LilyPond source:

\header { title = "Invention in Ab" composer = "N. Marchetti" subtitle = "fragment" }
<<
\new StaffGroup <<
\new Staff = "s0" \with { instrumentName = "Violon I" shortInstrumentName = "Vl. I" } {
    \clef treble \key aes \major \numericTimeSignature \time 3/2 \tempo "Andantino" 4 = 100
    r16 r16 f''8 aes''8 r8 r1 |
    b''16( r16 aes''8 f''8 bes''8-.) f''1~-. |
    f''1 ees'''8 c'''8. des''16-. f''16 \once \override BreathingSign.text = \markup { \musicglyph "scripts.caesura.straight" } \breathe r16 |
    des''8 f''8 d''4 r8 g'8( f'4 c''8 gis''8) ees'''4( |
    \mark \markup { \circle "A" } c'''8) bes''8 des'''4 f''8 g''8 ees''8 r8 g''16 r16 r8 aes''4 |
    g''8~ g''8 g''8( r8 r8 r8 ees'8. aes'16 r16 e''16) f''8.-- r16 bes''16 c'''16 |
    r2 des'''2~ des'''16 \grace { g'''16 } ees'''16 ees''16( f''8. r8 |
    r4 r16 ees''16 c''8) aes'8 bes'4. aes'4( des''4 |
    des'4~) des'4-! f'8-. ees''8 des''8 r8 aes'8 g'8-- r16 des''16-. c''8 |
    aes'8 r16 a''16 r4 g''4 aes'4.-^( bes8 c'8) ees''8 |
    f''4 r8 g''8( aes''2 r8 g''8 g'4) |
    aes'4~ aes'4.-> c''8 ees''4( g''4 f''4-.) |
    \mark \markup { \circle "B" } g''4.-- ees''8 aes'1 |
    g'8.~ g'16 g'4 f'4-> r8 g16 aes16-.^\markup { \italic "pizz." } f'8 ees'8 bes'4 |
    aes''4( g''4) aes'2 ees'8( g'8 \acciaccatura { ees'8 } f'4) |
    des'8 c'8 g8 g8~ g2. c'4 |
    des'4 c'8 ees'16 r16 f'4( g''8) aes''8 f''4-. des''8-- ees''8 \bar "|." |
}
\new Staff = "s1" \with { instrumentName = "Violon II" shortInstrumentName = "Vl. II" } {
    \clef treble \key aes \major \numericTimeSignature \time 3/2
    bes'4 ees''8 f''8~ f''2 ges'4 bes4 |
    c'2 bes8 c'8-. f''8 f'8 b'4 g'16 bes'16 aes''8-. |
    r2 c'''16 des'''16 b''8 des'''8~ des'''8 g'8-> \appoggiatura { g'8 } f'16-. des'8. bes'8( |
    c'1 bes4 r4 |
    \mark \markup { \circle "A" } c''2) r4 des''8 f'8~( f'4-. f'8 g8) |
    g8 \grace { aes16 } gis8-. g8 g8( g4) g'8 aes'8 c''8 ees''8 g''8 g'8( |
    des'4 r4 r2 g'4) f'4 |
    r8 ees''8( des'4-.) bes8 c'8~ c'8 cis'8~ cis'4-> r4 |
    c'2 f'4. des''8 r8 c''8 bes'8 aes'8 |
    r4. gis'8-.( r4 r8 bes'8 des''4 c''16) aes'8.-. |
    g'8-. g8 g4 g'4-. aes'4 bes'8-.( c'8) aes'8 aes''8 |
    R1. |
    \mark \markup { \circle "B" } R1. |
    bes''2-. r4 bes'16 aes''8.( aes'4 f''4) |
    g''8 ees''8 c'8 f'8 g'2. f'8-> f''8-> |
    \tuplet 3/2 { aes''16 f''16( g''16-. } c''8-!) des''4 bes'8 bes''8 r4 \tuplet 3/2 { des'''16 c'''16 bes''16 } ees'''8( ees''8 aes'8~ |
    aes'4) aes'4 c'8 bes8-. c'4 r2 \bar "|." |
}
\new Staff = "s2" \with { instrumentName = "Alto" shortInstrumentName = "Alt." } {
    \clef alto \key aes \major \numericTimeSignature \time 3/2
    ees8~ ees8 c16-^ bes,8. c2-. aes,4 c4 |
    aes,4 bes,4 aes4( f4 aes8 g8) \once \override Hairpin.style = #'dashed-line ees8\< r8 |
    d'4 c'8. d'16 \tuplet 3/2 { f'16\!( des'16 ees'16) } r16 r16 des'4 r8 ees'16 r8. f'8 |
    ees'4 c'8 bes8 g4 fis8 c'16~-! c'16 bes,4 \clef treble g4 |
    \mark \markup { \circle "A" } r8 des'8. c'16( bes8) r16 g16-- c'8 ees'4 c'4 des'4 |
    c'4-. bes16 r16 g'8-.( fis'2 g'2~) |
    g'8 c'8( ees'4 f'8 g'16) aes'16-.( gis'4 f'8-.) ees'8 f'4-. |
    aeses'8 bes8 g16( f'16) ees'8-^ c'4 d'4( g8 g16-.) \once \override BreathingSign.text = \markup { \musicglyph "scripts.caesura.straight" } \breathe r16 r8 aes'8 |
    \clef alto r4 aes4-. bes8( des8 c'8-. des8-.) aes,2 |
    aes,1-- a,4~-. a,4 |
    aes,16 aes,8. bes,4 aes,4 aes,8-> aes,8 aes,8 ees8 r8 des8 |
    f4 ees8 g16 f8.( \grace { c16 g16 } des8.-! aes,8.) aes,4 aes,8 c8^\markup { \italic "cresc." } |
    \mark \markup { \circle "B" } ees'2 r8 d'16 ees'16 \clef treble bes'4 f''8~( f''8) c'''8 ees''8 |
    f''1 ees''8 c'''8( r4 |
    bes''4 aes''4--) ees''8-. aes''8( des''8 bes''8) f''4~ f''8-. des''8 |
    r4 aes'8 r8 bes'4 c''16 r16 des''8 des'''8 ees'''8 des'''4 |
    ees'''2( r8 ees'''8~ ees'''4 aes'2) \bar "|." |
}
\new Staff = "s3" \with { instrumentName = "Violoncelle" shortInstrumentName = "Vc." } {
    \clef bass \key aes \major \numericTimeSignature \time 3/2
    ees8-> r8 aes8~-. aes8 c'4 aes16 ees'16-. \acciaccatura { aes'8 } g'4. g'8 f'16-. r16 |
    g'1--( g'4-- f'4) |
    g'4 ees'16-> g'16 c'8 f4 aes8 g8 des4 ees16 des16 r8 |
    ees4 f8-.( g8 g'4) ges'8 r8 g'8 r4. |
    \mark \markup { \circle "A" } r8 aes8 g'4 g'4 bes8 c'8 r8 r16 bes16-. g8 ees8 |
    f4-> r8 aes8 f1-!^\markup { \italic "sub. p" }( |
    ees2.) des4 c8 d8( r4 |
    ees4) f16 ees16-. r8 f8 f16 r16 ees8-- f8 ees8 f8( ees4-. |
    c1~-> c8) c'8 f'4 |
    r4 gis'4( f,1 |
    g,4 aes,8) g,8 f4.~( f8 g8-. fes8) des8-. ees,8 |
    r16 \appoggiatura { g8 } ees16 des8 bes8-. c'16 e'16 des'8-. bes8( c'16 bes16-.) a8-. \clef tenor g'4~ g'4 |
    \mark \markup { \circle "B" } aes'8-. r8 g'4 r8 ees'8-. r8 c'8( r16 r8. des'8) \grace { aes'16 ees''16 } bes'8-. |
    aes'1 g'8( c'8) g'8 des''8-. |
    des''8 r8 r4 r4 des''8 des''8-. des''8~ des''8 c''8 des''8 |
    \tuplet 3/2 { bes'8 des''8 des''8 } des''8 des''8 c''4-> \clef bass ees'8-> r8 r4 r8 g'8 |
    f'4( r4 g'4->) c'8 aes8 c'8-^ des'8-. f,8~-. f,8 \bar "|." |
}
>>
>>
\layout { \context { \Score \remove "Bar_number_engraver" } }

══════

● **TASK OBJECTIVE**: How many lines in the data contain the string "breathe"? Give only the number.

● **EXERCISE ANSWER**: 2